*** Begin section ***

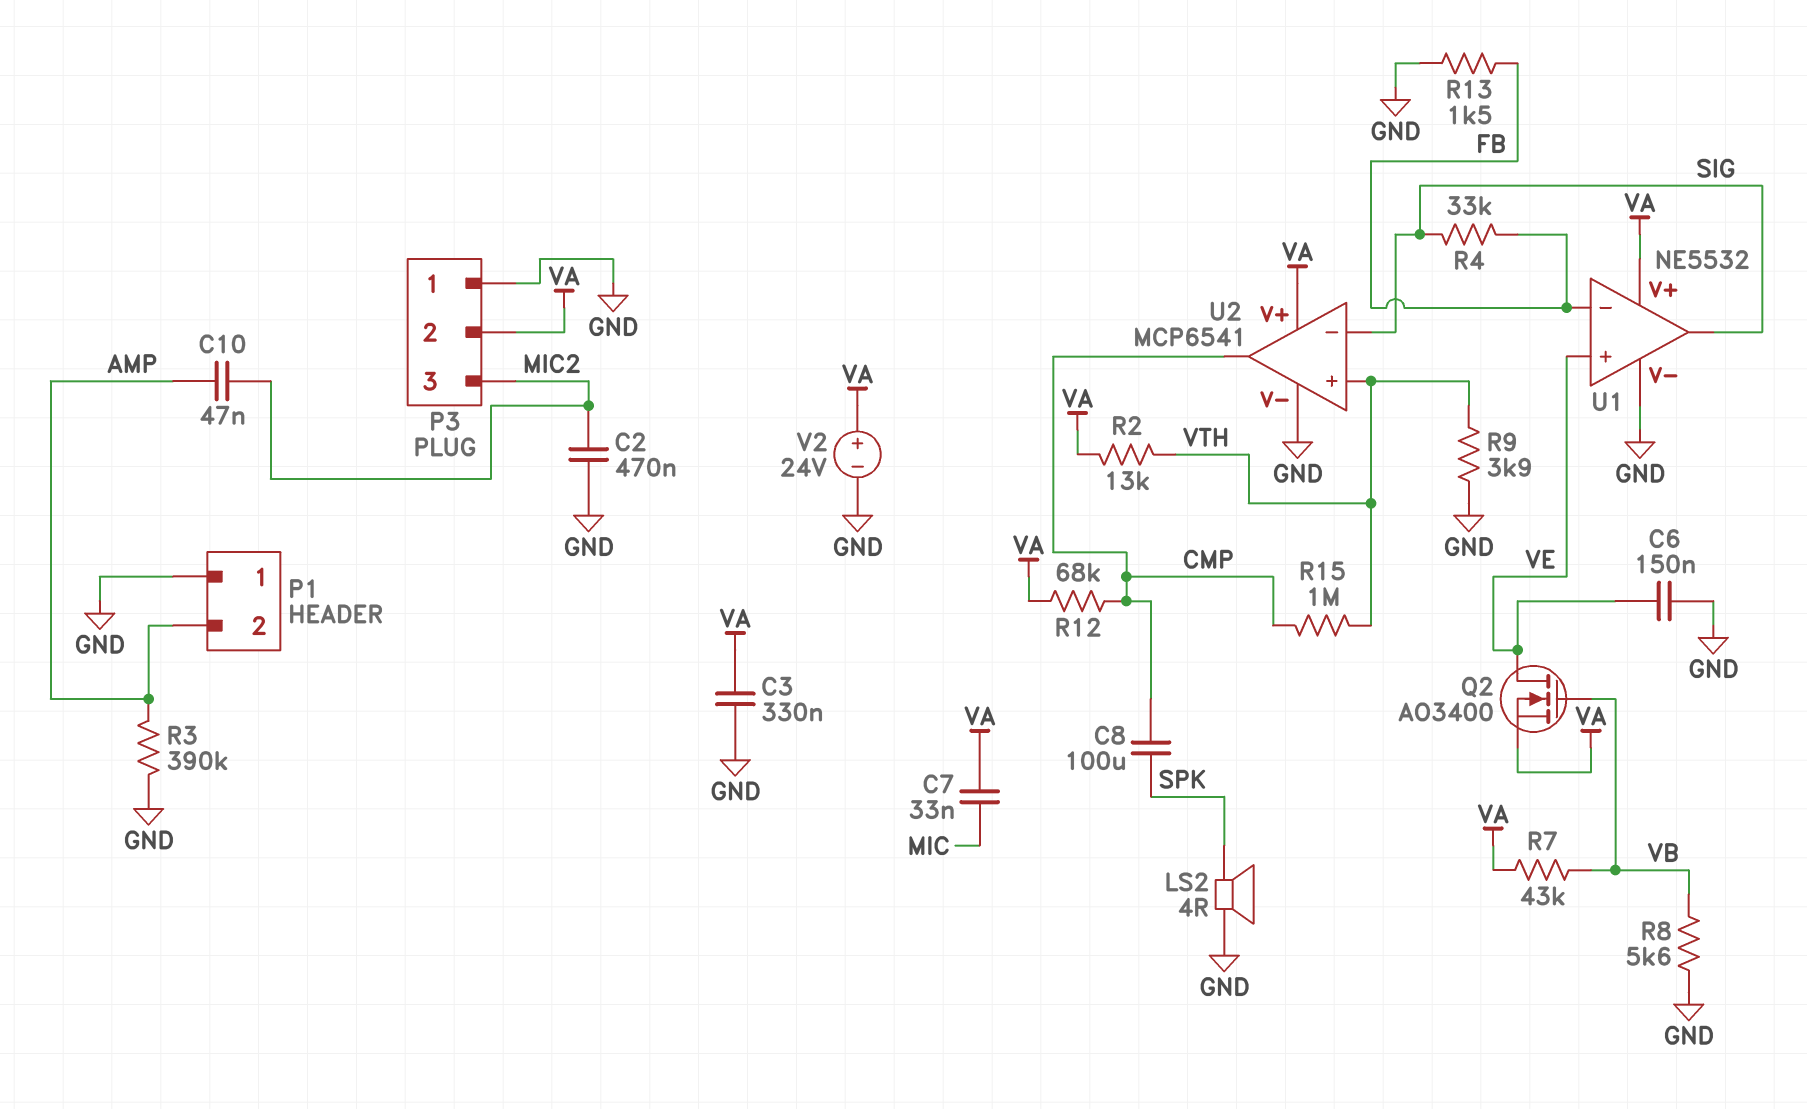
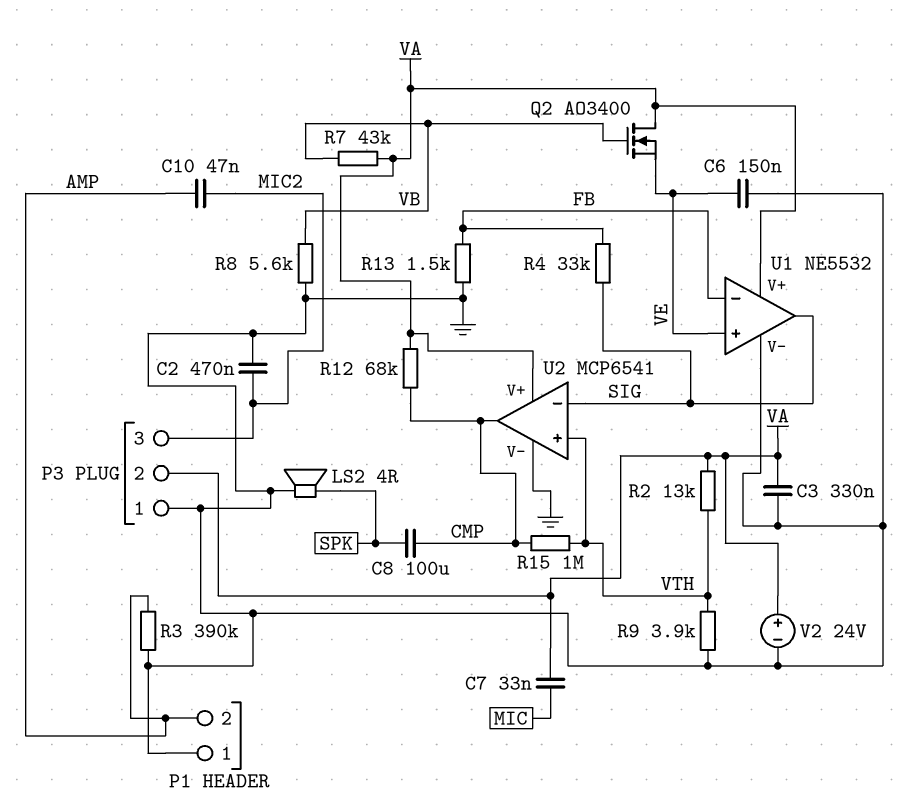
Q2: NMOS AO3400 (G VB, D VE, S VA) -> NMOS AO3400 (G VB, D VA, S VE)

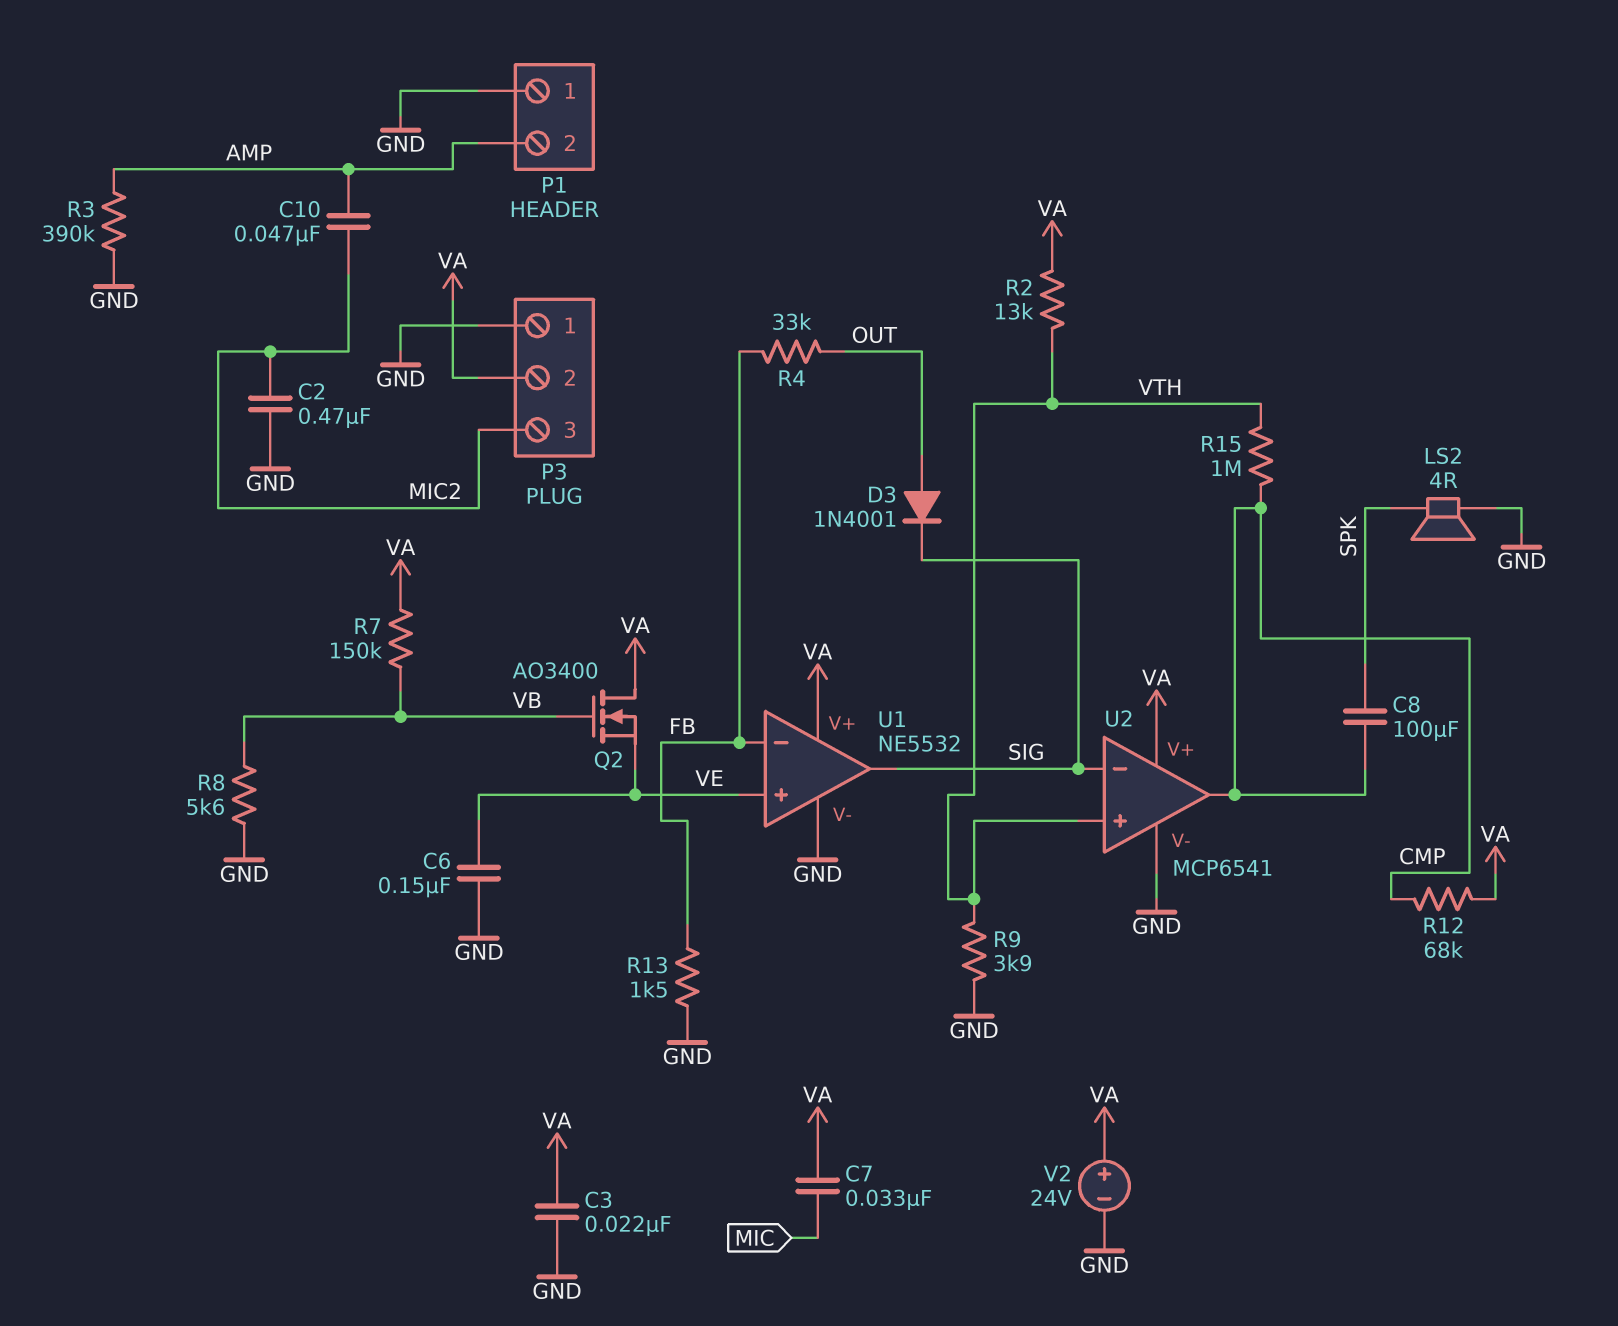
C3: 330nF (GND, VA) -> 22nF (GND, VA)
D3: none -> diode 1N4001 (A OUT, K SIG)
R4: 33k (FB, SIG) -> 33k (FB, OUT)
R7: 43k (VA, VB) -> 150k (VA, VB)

*** End section ***
*** Begin section ***

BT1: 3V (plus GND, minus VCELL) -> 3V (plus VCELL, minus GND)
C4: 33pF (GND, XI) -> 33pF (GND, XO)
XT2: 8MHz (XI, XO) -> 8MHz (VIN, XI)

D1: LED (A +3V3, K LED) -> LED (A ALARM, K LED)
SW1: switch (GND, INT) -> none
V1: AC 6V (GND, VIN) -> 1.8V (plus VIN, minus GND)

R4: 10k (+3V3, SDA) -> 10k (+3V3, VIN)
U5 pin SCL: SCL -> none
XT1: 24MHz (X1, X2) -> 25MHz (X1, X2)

*** End section ***
*** Begin section ***

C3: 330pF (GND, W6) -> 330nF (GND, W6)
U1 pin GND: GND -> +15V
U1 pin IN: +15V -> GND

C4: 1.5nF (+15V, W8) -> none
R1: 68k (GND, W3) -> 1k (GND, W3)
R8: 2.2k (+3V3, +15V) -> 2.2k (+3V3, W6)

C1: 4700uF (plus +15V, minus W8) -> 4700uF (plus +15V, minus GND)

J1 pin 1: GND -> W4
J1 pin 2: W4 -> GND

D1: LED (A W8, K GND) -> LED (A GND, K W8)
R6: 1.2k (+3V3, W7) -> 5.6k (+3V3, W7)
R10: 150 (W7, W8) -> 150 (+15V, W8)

*** End section ***

State the number of lines in the data that include the string "plus", and add nothing else.

Response area: 3